*DATASET EXCERPT*:
<<<<

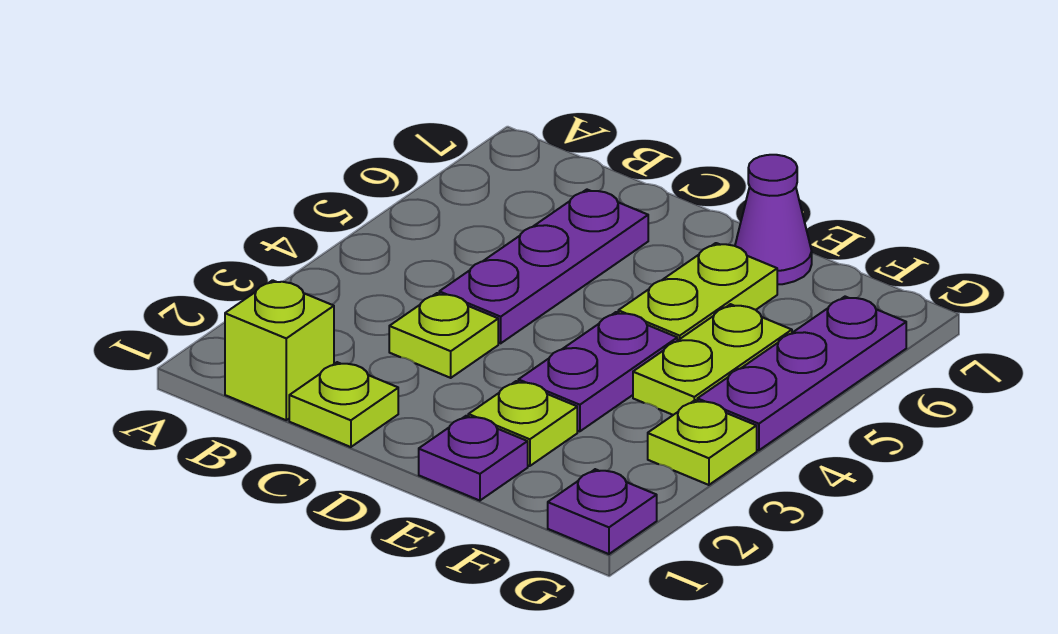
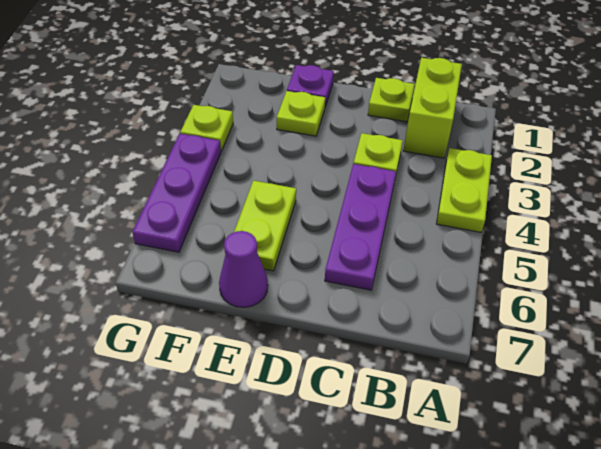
lime brick B1 level 1 -> lime brick B1:B2 level 1
purple plate E3:E4 level 1 -> none
lime plate F4:F5 level 1 -> lime plate A3:A4 level 1
purple plate G1 level 1 -> none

>>>>

*EXERCISE DETAILS*: The answer must repeat every line of the listing exactly and leave the pictures out.

*SOLUTION FOR THIS TASK*:
lime brick B1 level 1 -> lime brick B1:B2 level 1
purple plate E3:E4 level 1 -> none
lime plate F4:F5 level 1 -> lime plate A3:A4 level 1
purple plate G1 level 1 -> none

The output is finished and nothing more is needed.